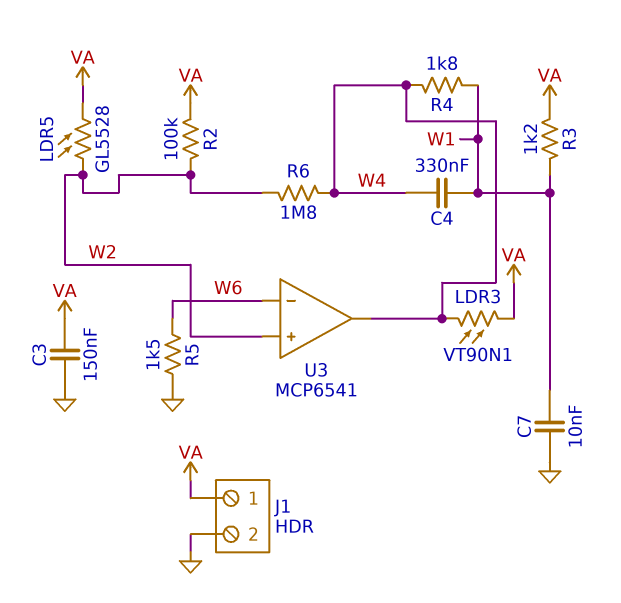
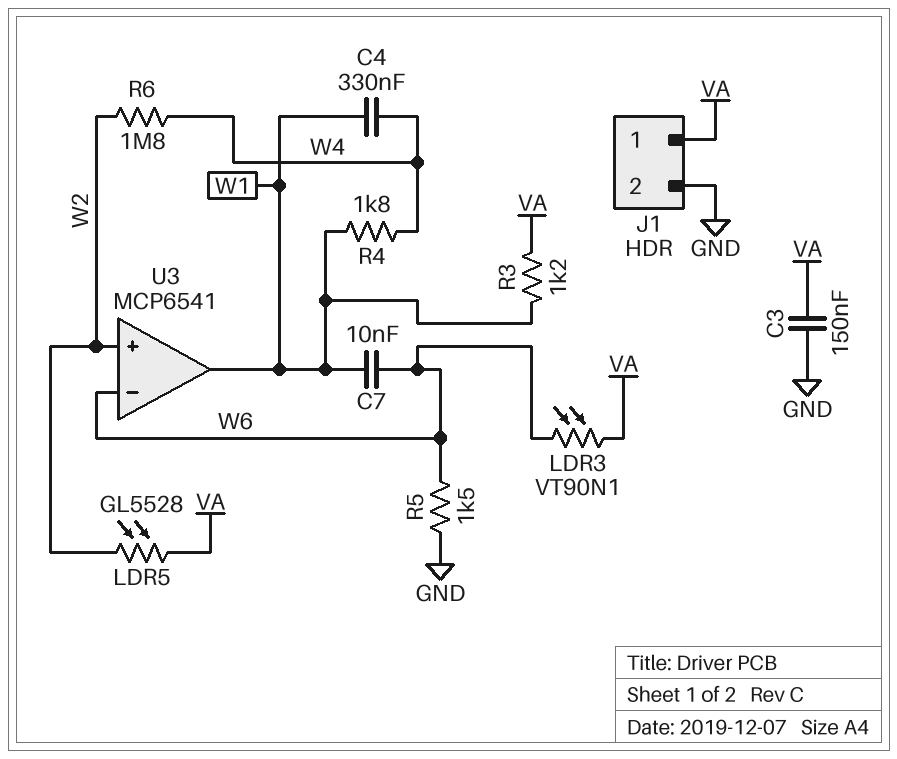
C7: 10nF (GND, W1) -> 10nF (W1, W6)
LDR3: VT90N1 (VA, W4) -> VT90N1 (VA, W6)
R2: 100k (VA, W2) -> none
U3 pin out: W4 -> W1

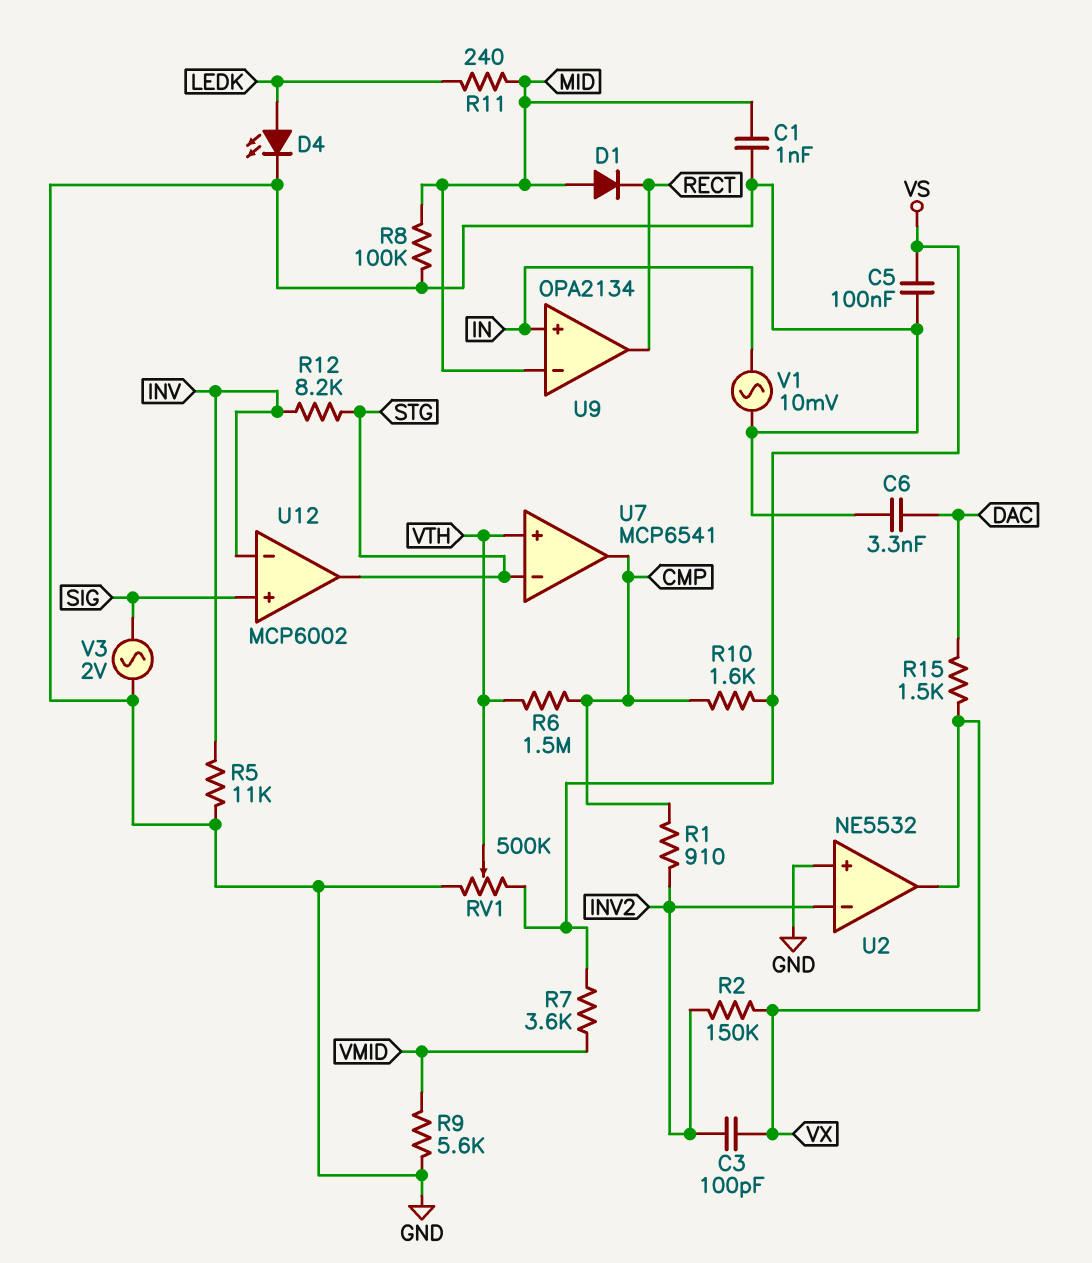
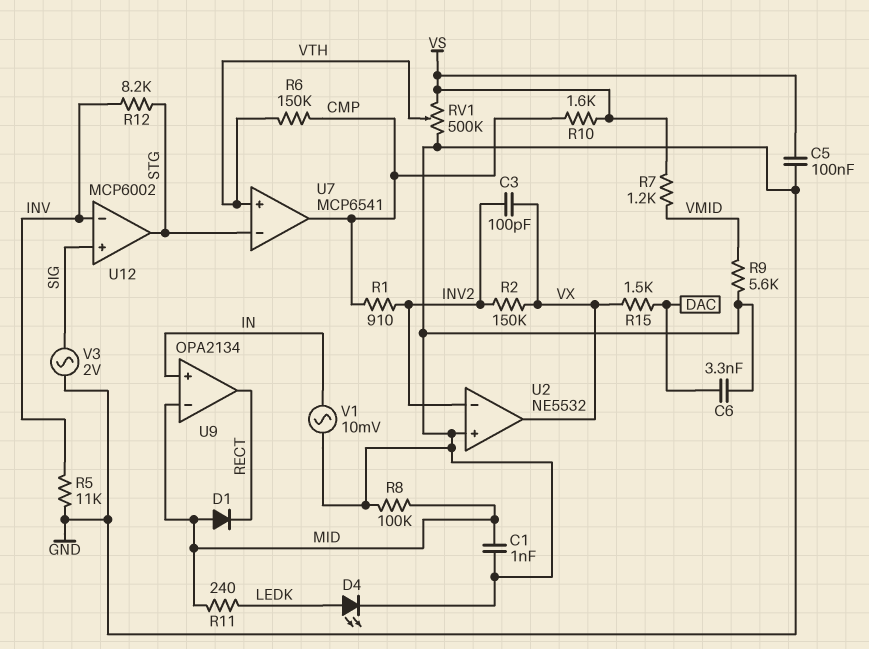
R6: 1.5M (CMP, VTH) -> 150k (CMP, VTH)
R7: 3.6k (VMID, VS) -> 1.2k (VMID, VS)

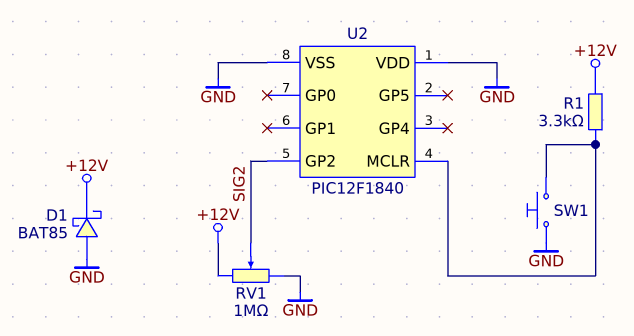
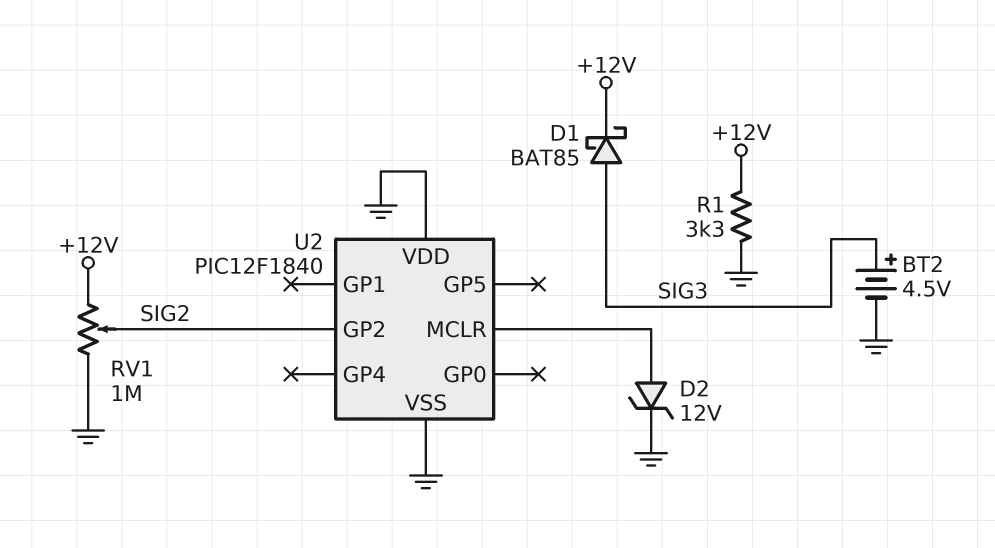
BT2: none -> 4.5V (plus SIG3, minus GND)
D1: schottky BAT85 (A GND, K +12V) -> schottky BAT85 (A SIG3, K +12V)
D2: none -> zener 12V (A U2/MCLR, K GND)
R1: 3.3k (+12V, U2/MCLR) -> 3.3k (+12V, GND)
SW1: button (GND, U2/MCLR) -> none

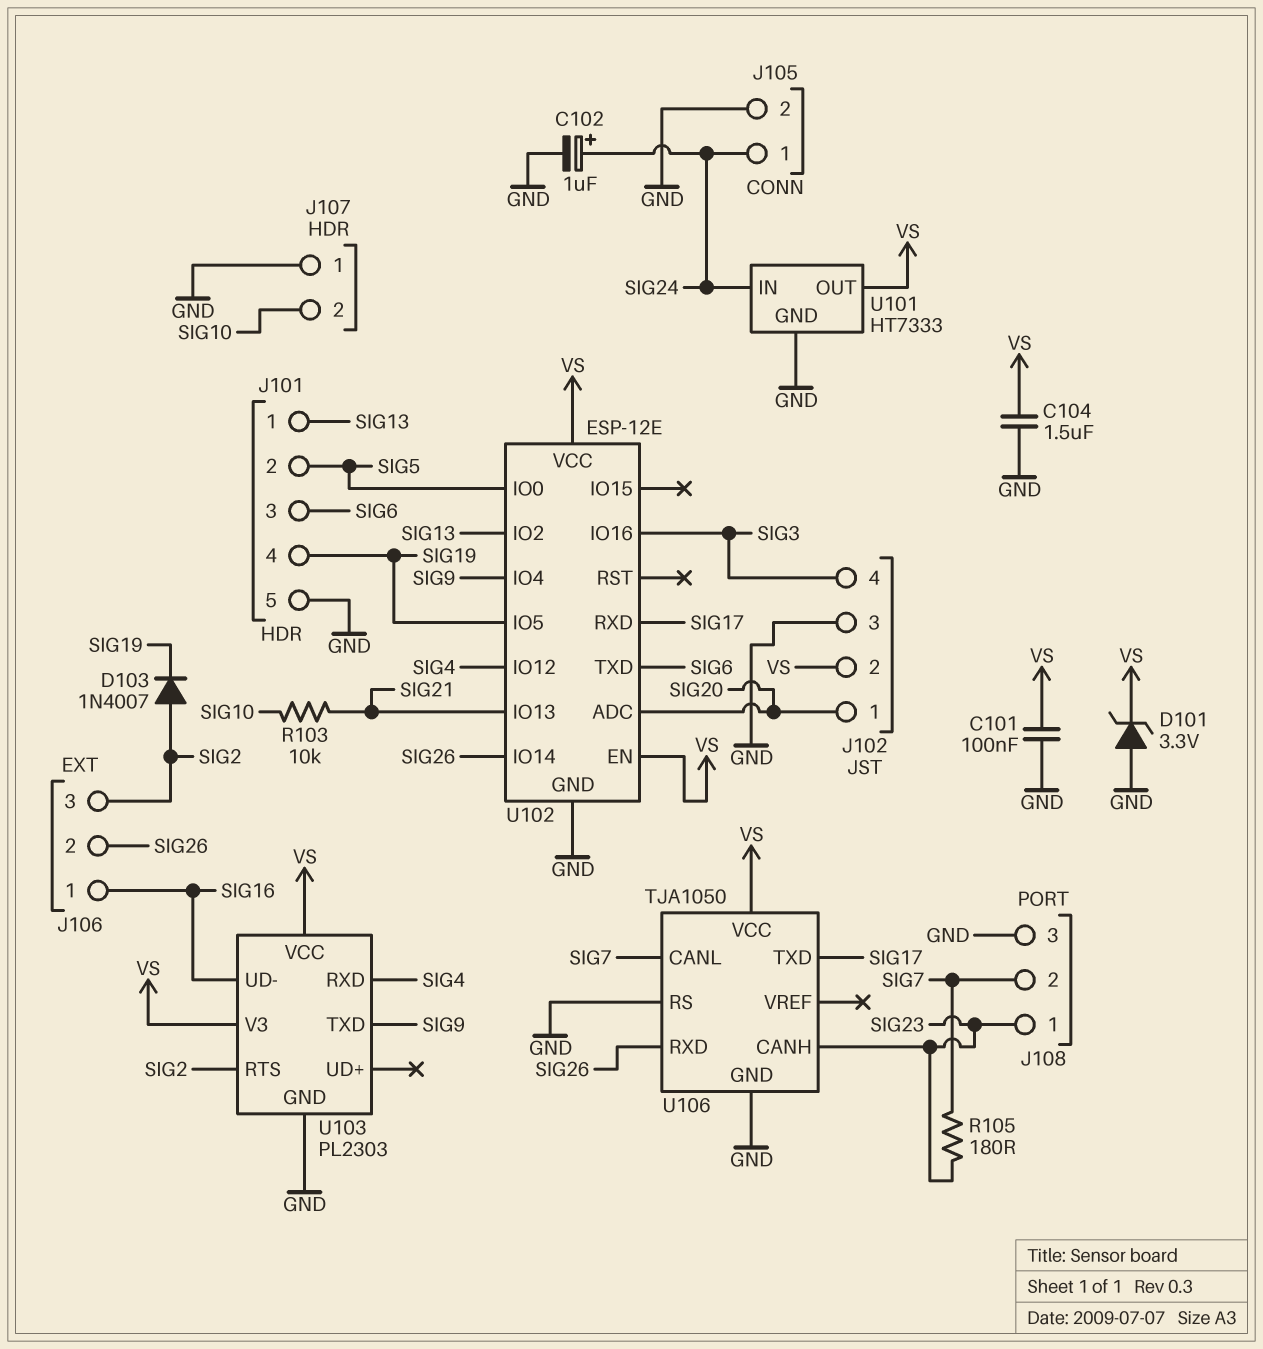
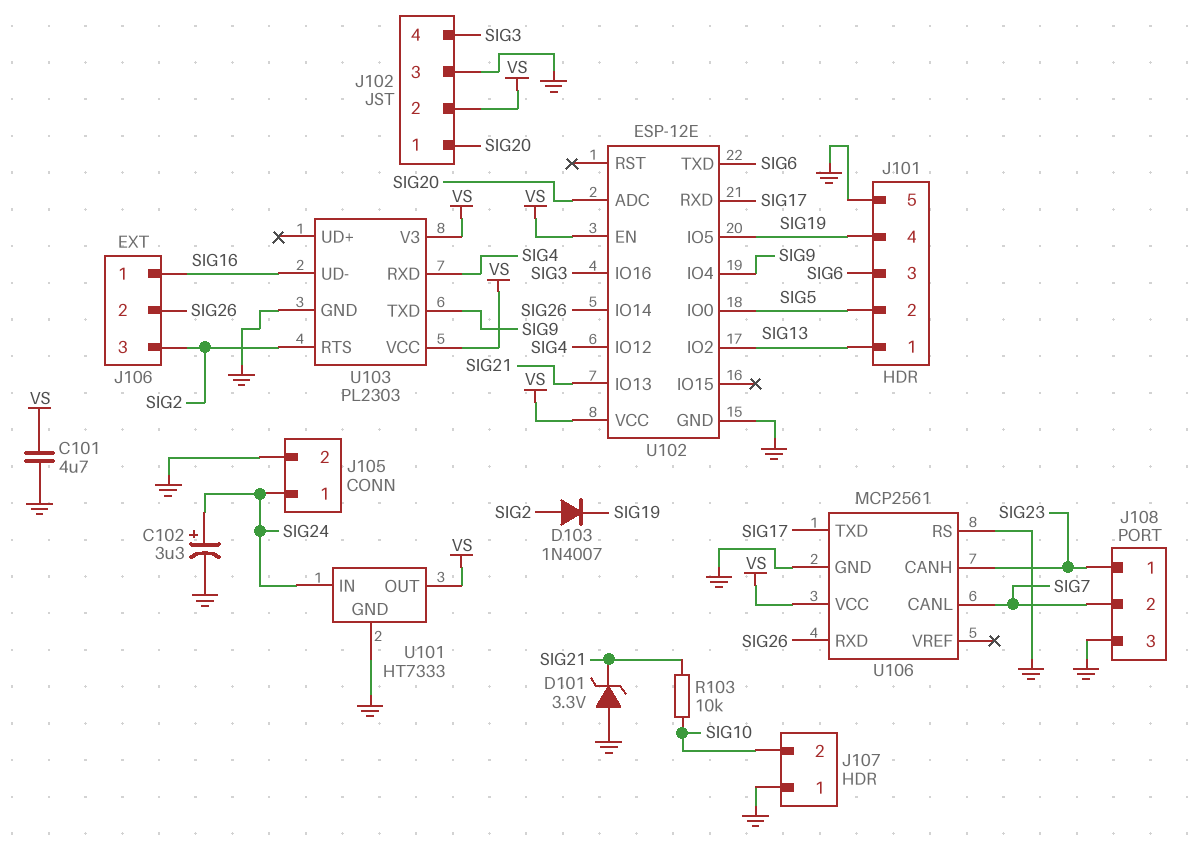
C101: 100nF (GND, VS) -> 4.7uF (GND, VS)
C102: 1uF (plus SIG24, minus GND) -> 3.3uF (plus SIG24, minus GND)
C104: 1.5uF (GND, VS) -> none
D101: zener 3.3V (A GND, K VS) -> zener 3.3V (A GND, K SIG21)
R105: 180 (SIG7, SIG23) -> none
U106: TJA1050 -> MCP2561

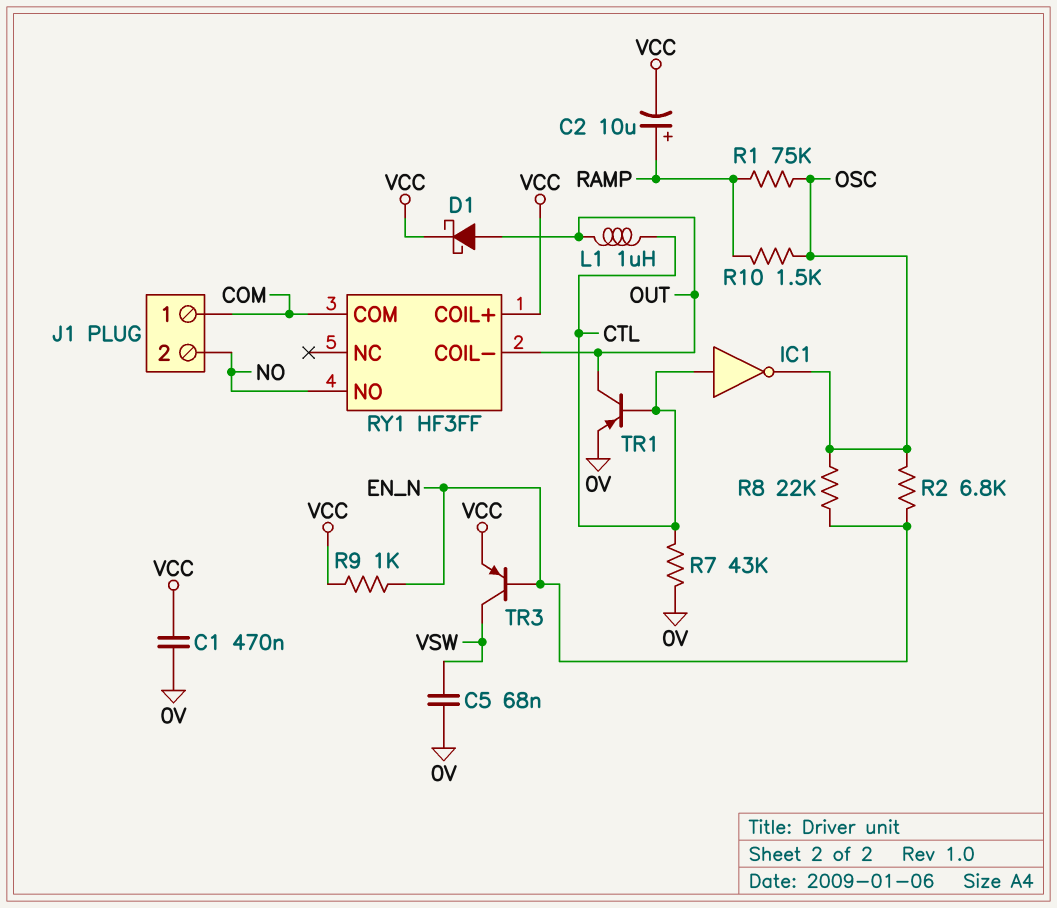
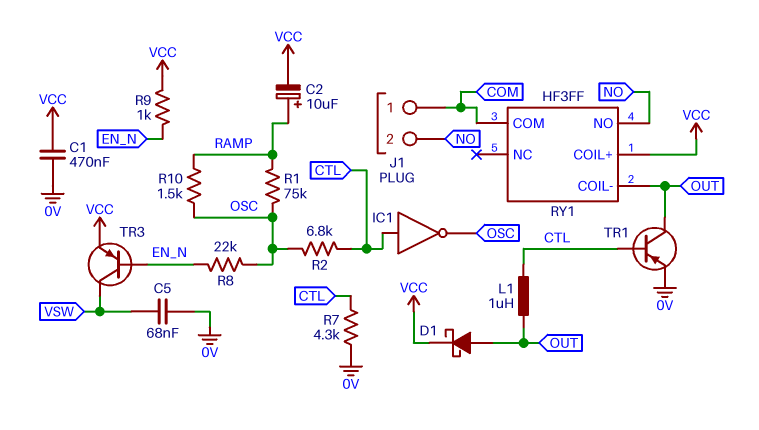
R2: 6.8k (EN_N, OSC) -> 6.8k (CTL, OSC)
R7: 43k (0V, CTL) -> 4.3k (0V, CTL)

++++

**EXERCISE GOAL:** Apart from the pictures, every line of the material above is to be returned word for word.

**SOLUTION TO THIS EXERCISE:**
C7: 10nF (GND, W1) -> 10nF (W1, W6)
LDR3: VT90N1 (VA, W4) -> VT90N1 (VA, W6)
R2: 100k (VA, W2) -> none
U3 pin out: W4 -> W1

R6: 1.5M (CMP, VTH) -> 150k (CMP, VTH)
R7: 3.6k (VMID, VS) -> 1.2k (VMID, VS)

BT2: none -> 4.5V (plus SIG3, minus GND)
D1: schottky BAT85 (A GND, K +12V) -> schottky BAT85 (A SIG3, K +12V)
D2: none -> zener 12V (A U2/MCLR, K GND)
R1: 3.3k (+12V, U2/MCLR) -> 3.3k (+12V, GND)
SW1: button (GND, U2/MCLR) -> none

C101: 100nF (GND, VS) -> 4.7uF (GND, VS)
C102: 1uF (plus SIG24, minus GND) -> 3.3uF (plus SIG24, minus GND)
C104: 1.5uF (GND, VS) -> none
D101: zener 3.3V (A GND, K VS) -> zener 3.3V (A GND, K SIG21)
R105: 180 (SIG7, SIG23) -> none
U106: TJA1050 -> MCP2561

R2: 6.8k (EN_N, OSC) -> 6.8k (CTL, OSC)
R7: 43k (0V, CTL) -> 4.3k (0V, CTL)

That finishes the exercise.